▶ [Exercise description]:
The line containing "resize,écrou [rouge],<307 100" marks the start. Return it and every later line of the listing below exactly, ending with the last one.

▶ [Given material]:
+--

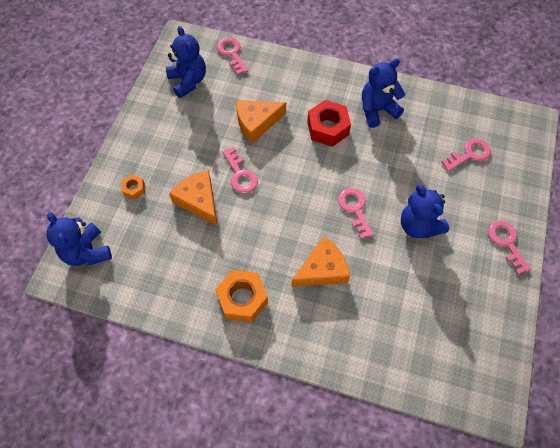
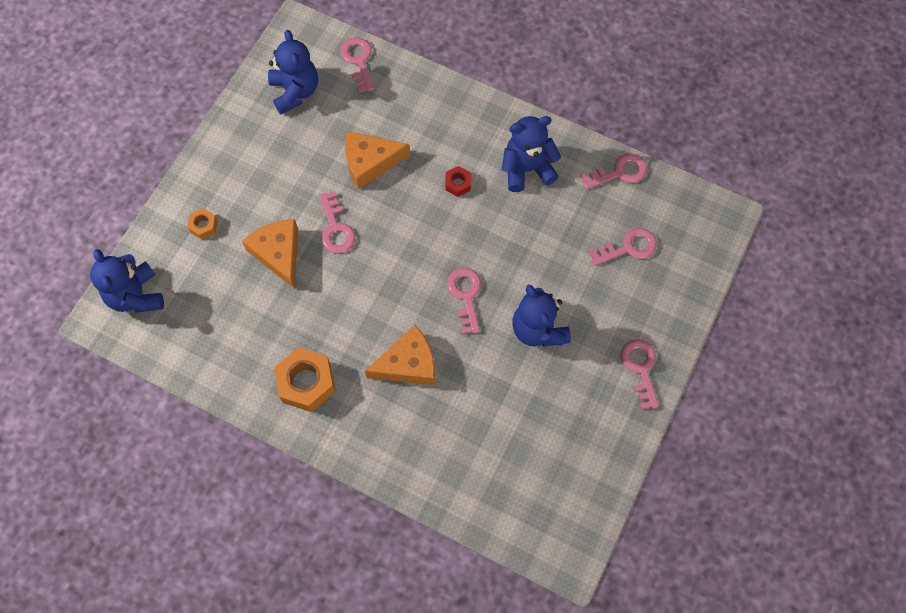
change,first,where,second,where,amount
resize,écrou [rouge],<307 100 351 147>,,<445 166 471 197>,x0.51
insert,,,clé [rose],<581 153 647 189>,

+--

▶ [Exercise solution]:
resize,écrou [rouge],<307 100 351 147>,,<445 166 471 197>,x0.51
insert,,,clé [rose],<581 153 647 189>,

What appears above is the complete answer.